INPUT DATA:
○ ○ ○ ○

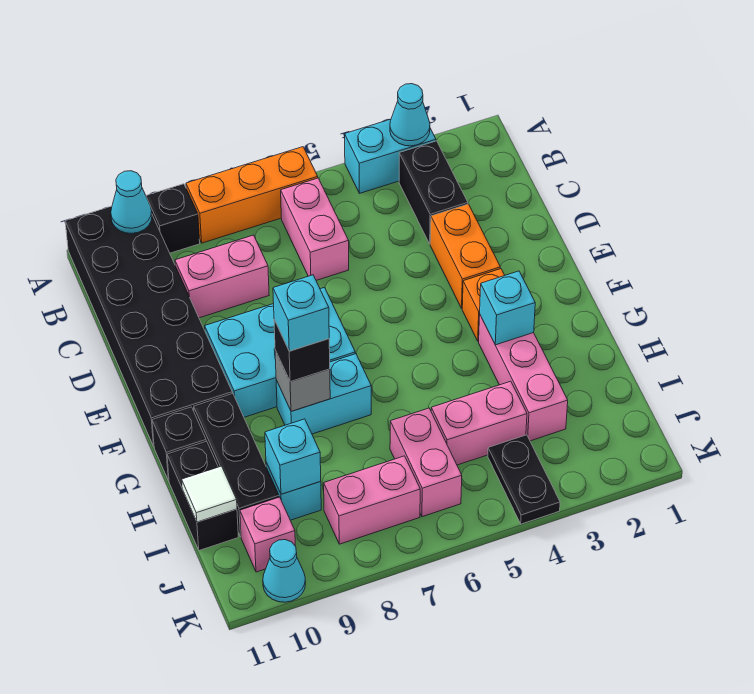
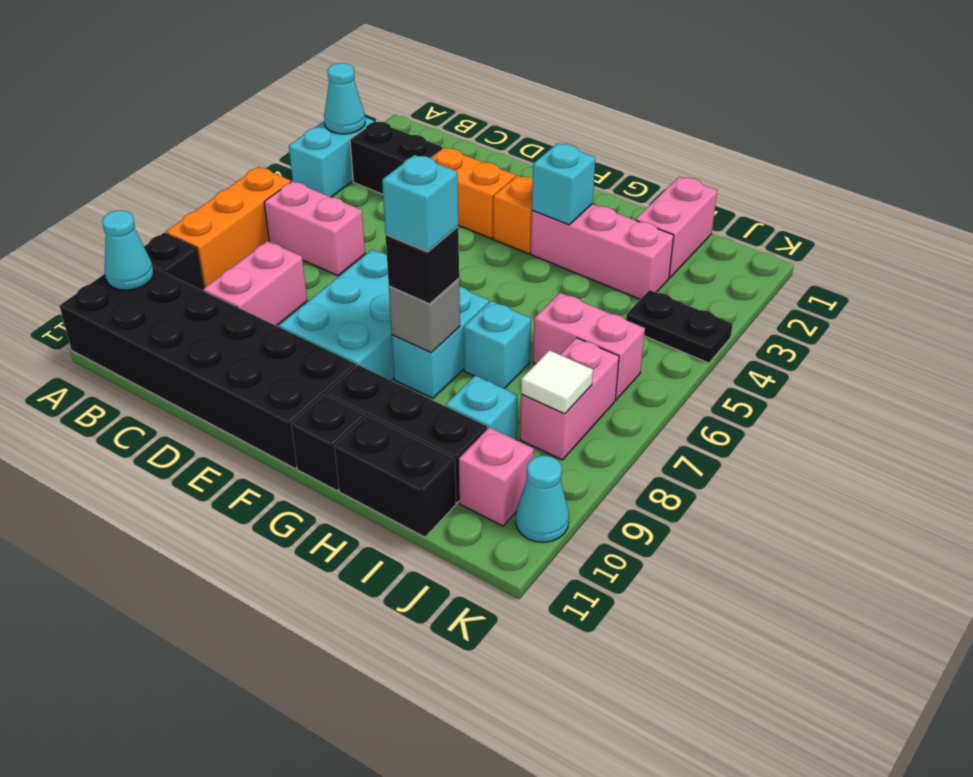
pink brick I4:I5 level 1 -> pink brick I1:I2 level 1
cyan brick I9 level 2 -> cyan brick H7 level 1
white tile I11 level 2 -> white tile J8 level 2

○ ○ ○ ○

GOAL OF THE EXERCISE: The pictures should be dropped, and every line above should be set down again exactly.

EXERCISE RESULT:
pink brick I4:I5 level 1 -> pink brick I1:I2 level 1
cyan brick I9 level 2 -> cyan brick H7 level 1
white tile I11 level 2 -> white tile J8 level 2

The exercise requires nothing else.